*** Opening of Data extract ***

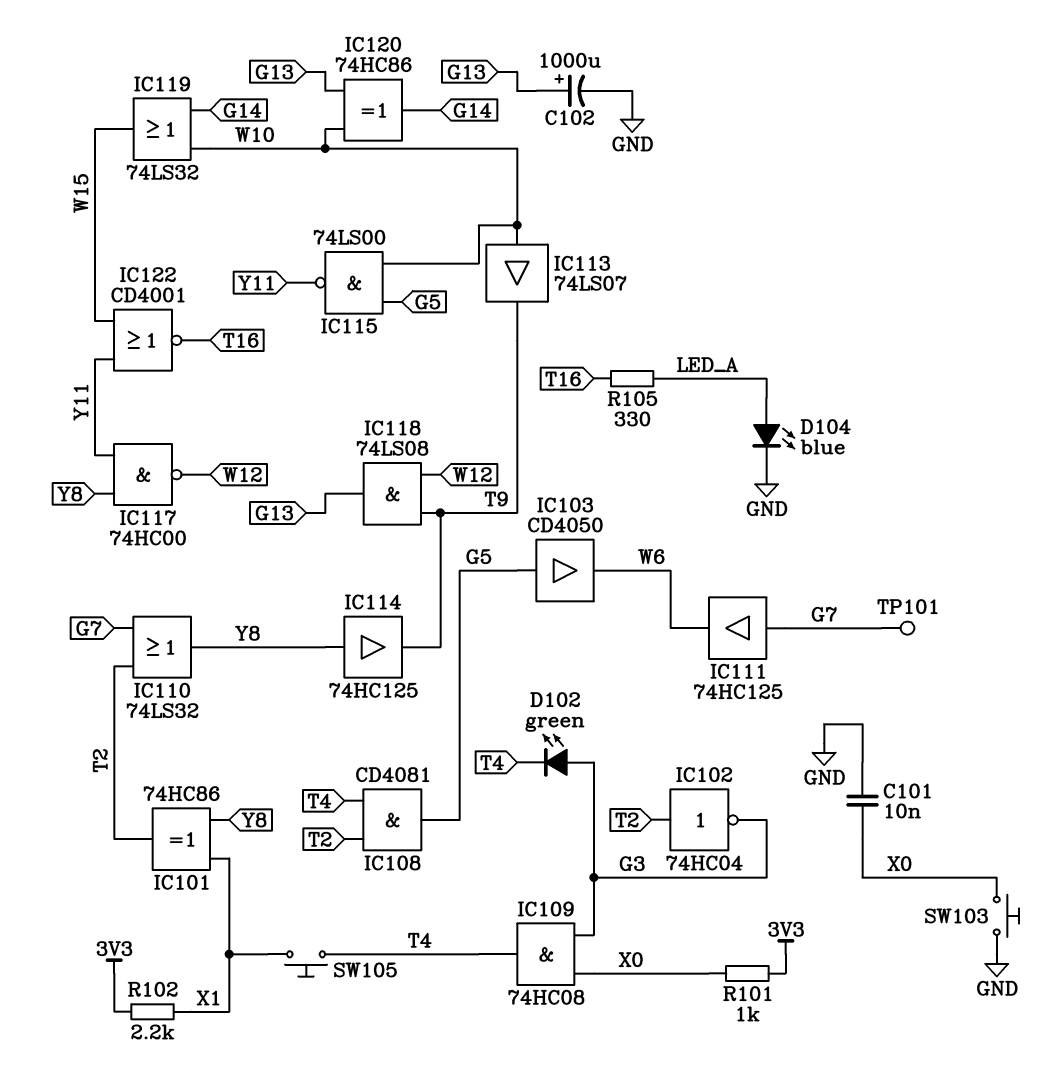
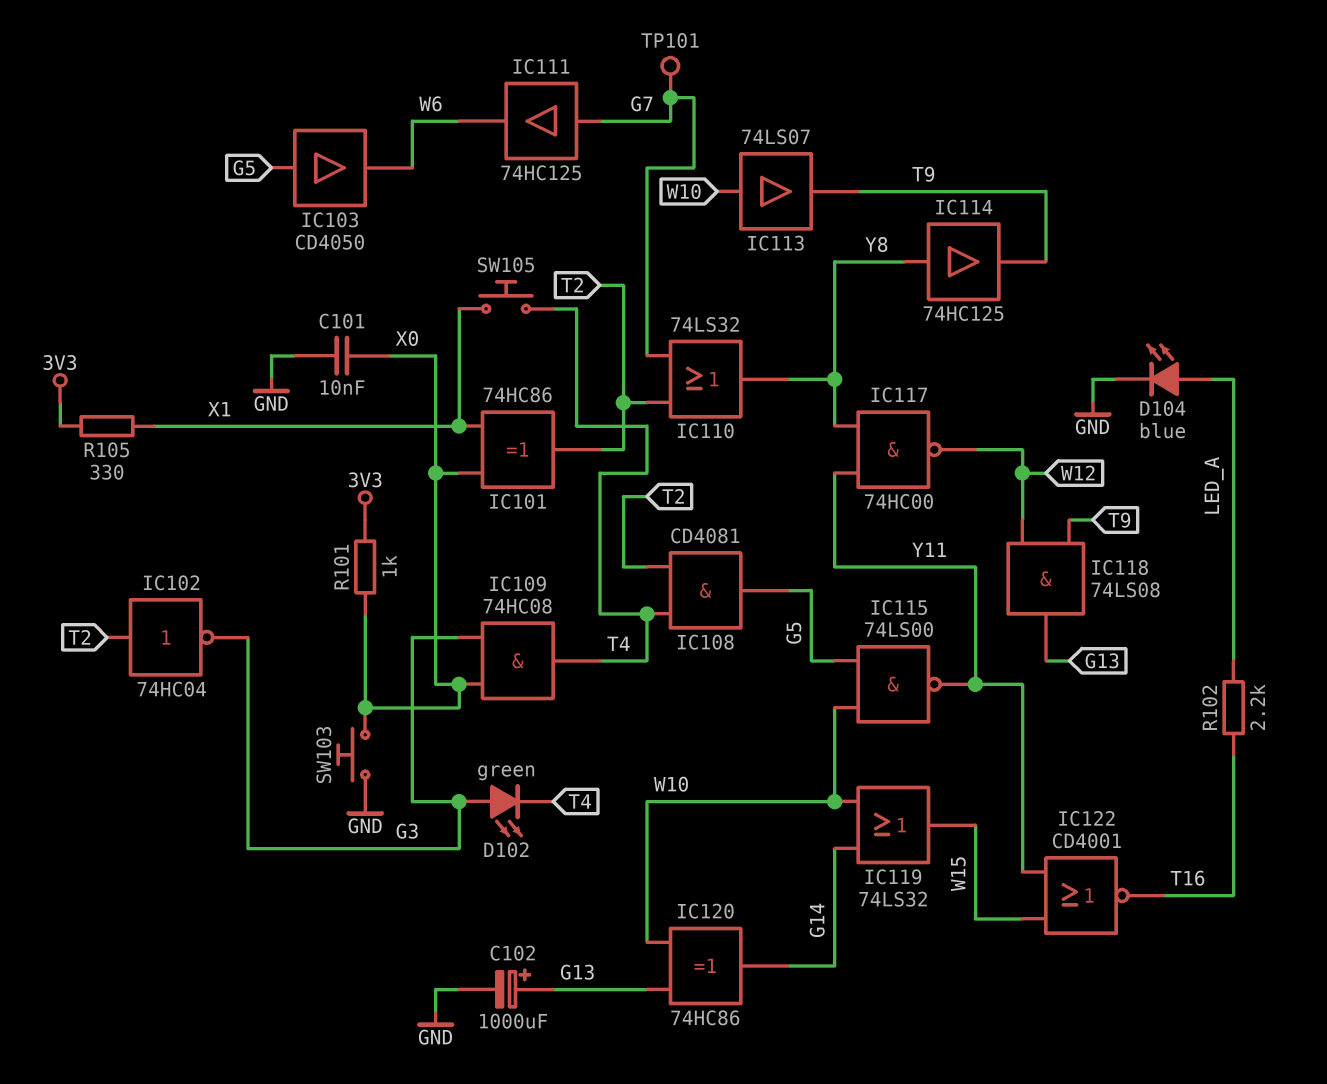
IC101: XOR 74HC86 (in X1, in Y8, out T2) -> XOR 74HC86 (in X0, in X1, out T2)
R102: 2.2k (3V3, X1) -> 2.2k (LED_A, T16)
R105: 330 (LED_A, T16) -> 330 (3V3, X1)

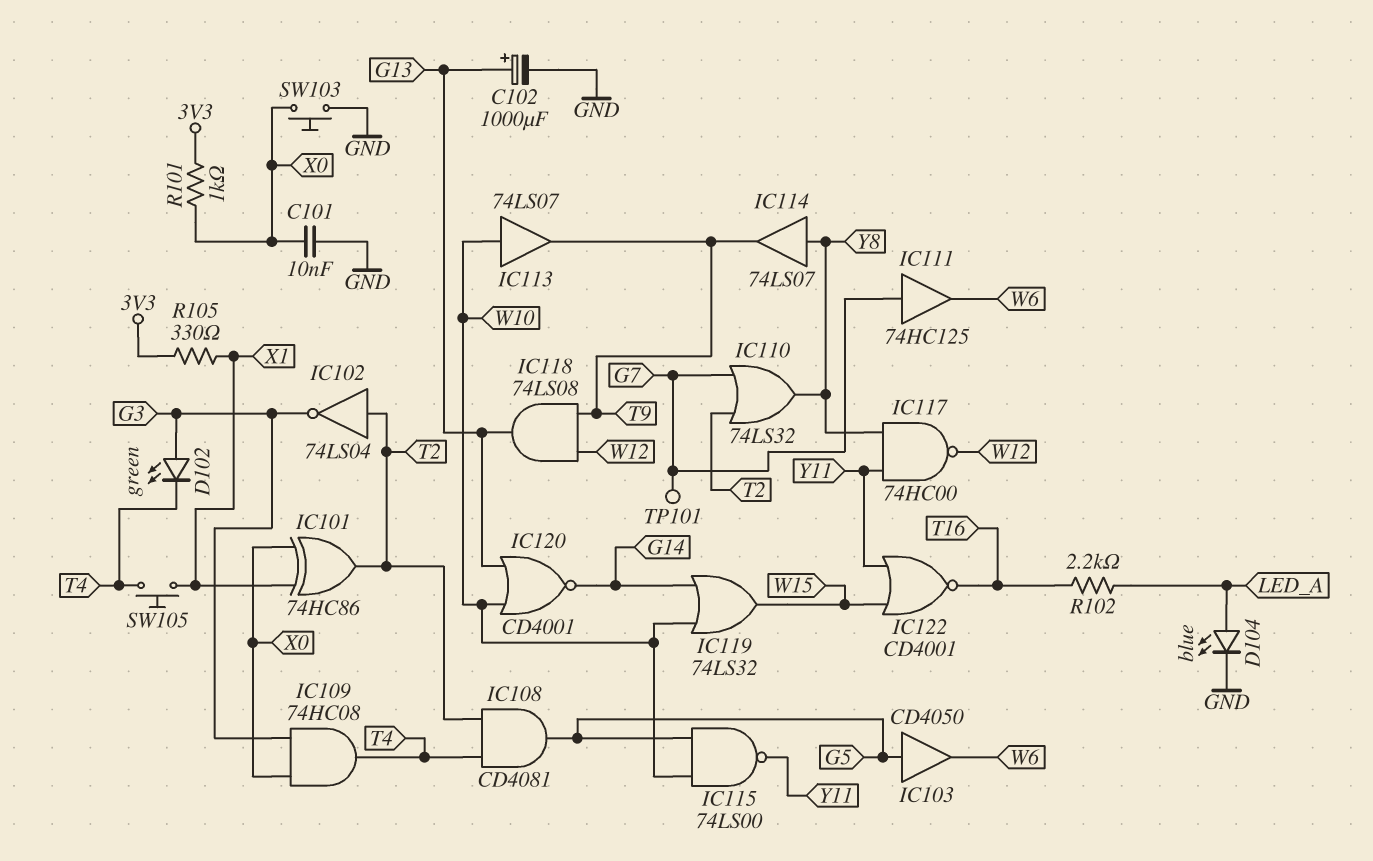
IC102: NOT 74HC04 (in T2, out G3) -> NOT 74LS04 (in T2, out G3)
IC114: buffer 74HC125 (in Y8, out T9) -> buffer 74LS07 (in Y8, out T9)
IC120: XOR 74HC86 (in G13, in W10, out G14) -> NOR CD4001 (in G13, in W10, out G14)

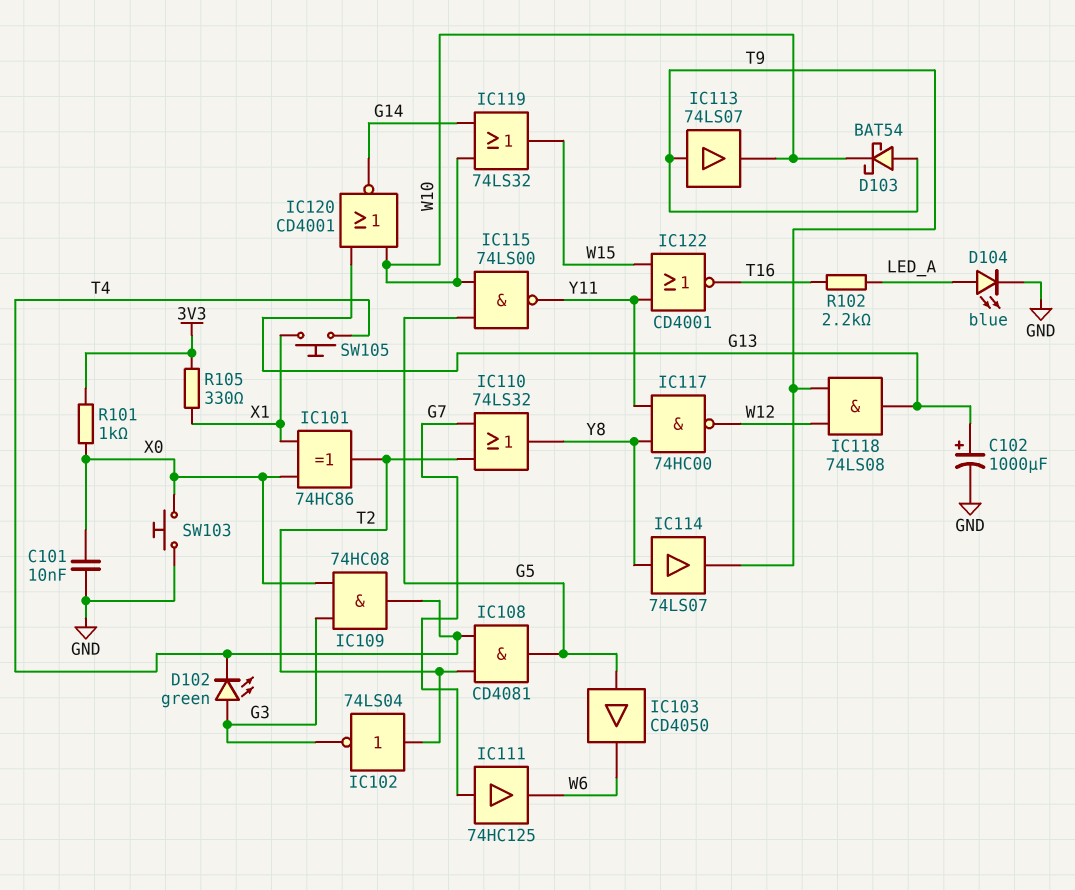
D103: none -> schottky BAT54 (A T9, K W10)
IC113: buffer 74LS07 (in W10, out T9) -> buffer 74LS07 (in T9, out W10)
TP101: test point (G7) -> none

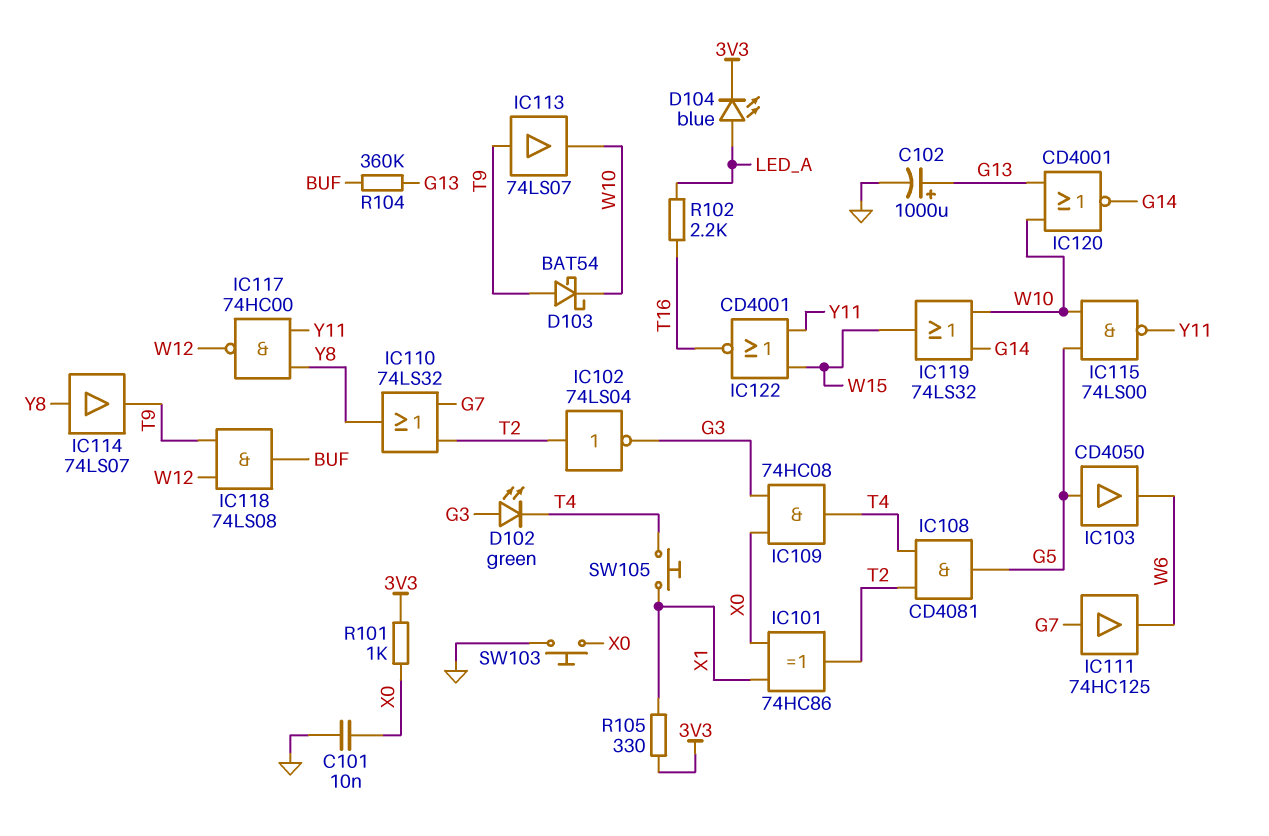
D104: LED blue (A LED_A, K GND) -> LED blue (A LED_A, K 3V3)
IC118: AND 74LS08 (in T9, in W12, out G13) -> AND 74LS08 (in T9, in W12, out BUF)
R104: none -> 360k (BUF, G13)

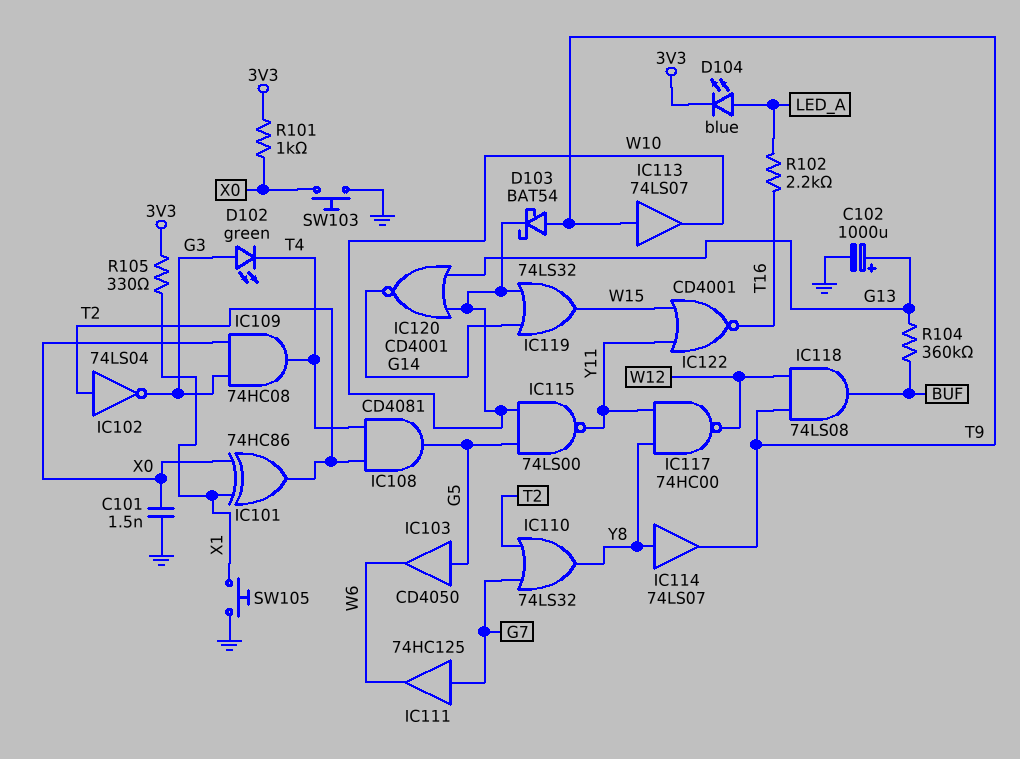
C101: 10nF (GND, X0) -> 1.5nF (GND, X0)
SW105: button (T4, X1) -> button (GND, X1)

*** Close of Data extract ***

# [Activity]
Check the listing above for "buffer". Show every line where it turns up.

# [Written reply]
IC114: buffer 74HC125 (in Y8, out T9) -> buffer 74LS07 (in Y8, out T9)
IC113: buffer 74LS07 (in W10, out T9) -> buffer 74LS07 (in T9, out W10)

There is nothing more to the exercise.